#### [What you need to do]
Copy the whole listing below exactly.
⟨
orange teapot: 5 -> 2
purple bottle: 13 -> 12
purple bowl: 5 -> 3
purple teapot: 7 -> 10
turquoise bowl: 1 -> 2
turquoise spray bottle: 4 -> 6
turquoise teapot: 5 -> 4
⟩
#### [Answer to the exercise]
orange teapot: 5 -> 2
purple bottle: 13 -> 12
purple bowl: 5 -> 3
purple teapot: 7 -> 10
turquoise bowl: 1 -> 2
turquoise spray bottle: 4 -> 6
turquoise teapot: 5 -> 4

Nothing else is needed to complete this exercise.